Prompt. Make an exact copy of the entries below.
═══ Information provided
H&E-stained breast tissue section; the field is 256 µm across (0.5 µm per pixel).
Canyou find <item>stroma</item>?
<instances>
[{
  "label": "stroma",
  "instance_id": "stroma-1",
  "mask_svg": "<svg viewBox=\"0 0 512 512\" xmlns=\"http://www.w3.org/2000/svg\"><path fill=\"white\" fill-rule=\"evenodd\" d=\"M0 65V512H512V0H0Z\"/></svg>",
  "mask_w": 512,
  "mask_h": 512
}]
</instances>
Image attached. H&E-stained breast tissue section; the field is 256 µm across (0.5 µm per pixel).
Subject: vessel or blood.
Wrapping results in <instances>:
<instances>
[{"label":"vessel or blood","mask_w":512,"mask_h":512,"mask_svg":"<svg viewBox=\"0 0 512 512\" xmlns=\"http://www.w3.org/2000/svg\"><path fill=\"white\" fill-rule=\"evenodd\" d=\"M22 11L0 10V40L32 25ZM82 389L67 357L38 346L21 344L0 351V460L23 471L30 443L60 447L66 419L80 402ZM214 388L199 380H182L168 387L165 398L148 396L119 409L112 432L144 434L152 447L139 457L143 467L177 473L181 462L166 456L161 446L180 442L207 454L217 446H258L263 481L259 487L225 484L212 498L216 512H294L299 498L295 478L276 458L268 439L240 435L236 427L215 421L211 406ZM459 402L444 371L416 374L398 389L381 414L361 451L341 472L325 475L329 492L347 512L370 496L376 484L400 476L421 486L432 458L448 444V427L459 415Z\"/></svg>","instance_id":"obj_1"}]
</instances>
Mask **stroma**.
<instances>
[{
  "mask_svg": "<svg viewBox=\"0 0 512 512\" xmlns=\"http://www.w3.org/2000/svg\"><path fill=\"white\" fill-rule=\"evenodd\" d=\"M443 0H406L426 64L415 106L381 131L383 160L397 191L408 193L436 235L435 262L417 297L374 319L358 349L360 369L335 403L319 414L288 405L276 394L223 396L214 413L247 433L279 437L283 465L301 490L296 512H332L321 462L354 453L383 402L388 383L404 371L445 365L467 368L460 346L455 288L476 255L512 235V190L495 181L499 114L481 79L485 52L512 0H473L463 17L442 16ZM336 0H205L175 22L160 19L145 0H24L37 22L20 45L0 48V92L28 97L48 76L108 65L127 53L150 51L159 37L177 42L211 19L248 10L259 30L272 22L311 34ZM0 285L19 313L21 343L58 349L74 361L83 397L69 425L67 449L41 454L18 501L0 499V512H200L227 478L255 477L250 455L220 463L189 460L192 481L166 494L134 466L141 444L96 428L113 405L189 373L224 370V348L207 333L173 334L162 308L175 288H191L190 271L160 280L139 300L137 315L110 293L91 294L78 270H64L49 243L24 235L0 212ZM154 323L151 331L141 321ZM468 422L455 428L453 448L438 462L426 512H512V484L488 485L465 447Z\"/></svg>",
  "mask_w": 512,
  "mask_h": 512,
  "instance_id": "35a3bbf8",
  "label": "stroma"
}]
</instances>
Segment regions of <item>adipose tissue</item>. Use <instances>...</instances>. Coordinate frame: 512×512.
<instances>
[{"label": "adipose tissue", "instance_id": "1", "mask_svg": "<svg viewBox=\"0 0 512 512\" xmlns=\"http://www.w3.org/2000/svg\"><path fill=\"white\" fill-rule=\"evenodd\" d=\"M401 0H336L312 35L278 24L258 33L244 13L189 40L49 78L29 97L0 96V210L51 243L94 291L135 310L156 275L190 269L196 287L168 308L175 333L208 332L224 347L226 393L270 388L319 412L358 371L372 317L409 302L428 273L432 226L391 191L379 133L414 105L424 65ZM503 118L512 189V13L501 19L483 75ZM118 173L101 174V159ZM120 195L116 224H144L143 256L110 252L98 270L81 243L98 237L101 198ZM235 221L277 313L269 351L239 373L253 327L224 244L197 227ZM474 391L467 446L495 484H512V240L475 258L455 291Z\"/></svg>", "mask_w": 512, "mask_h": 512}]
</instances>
══════
Final answer.
H&E-stained breast tissue section; the field is 256 µm across (0.5 µm per pixel).
Canyou find <item>stroma</item>?
<instances>
[{
  "label": "stroma",
  "instance_id": "stroma-1",
  "mask_svg": "<svg viewBox=\"0 0 512 512\" xmlns=\"http://www.w3.org/2000/svg\"><path fill=\"white\" fill-rule=\"evenodd\" d=\"M0 65V512H512V0H0Z\"/></svg>",
  "mask_w": 512,
  "mask_h": 512
}]
</instances>
Image attached. H&E-stained breast tissue section; the field is 256 µm across (0.5 µm per pixel).
Subject: vessel or blood.
Wrapping results in <instances>:
<instances>
[{"label":"vessel or blood","mask_w":512,"mask_h":512,"mask_svg":"<svg viewBox=\"0 0 512 512\" xmlns=\"http://www.w3.org/2000/svg\"><path fill=\"white\" fill-rule=\"evenodd\" d=\"M22 11L0 10V40L32 25ZM82 389L67 357L38 346L21 344L0 351V460L23 471L30 443L60 447L66 419L80 402ZM214 388L199 380H182L168 387L165 398L148 396L119 409L112 432L144 434L152 447L139 457L143 467L177 473L181 462L166 456L161 446L180 442L207 454L217 446H258L263 481L259 487L225 484L212 498L216 512H294L299 498L295 478L276 458L268 439L240 435L236 427L215 421L211 406ZM459 402L444 371L416 374L398 389L381 414L361 451L341 472L325 475L329 492L347 512L370 496L376 484L400 476L421 486L432 458L448 444V427L459 415Z\"/></svg>","instance_id":"obj_1"}]
</instances>
Mask **stroma**.
<instances>
[{
  "mask_svg": "<svg viewBox=\"0 0 512 512\" xmlns=\"http://www.w3.org/2000/svg\"><path fill=\"white\" fill-rule=\"evenodd\" d=\"M443 0H406L426 64L415 106L381 131L383 160L397 191L408 193L436 235L435 262L417 297L374 319L358 349L360 369L335 403L319 414L288 405L276 394L223 396L214 413L247 433L279 437L283 465L301 490L296 512H332L321 462L354 453L383 402L388 383L404 371L445 365L467 368L460 346L455 288L476 255L512 235V190L495 181L499 114L481 79L485 52L512 0H473L463 17L442 16ZM336 0H205L175 22L160 19L145 0H24L37 22L20 45L0 48V92L28 97L48 76L108 65L127 53L150 51L159 37L177 42L211 19L248 10L259 30L272 22L311 34ZM0 285L19 313L21 343L58 349L74 361L83 397L69 425L67 449L41 454L18 501L0 499V512H200L227 478L255 477L250 455L220 463L189 460L192 481L166 494L134 466L141 444L96 428L113 405L189 373L224 370V348L207 333L173 334L162 308L175 288H191L190 271L160 280L139 300L137 315L110 293L91 294L78 270H64L49 243L24 235L0 212ZM154 323L151 331L141 321ZM468 422L455 428L453 448L438 462L426 512H512V484L488 485L465 447Z\"/></svg>",
  "mask_w": 512,
  "mask_h": 512,
  "instance_id": "35a3bbf8",
  "label": "stroma"
}]
</instances>
Segment regions of <item>adipose tissue</item>. Use <instances>...</instances>. Coordinate frame: 512×512.
<instances>
[{"label": "adipose tissue", "instance_id": "1", "mask_svg": "<svg viewBox=\"0 0 512 512\" xmlns=\"http://www.w3.org/2000/svg\"><path fill=\"white\" fill-rule=\"evenodd\" d=\"M401 0H336L312 35L278 24L258 33L244 13L189 40L49 78L29 97L0 96V210L51 243L94 291L135 310L156 275L190 269L196 287L168 308L175 333L208 332L224 347L226 393L270 388L319 412L358 371L372 317L409 302L428 273L432 226L391 191L379 133L414 105L424 65ZM503 118L512 189V13L501 19L483 75ZM118 173L101 174V159ZM120 195L116 224H144L143 256L110 252L98 270L81 243L98 237L101 198ZM235 221L277 313L269 351L239 373L253 327L224 244L197 227ZM474 391L467 446L495 484H512V240L475 258L455 291Z\"/></svg>", "mask_w": 512, "mask_h": 512}]
</instances>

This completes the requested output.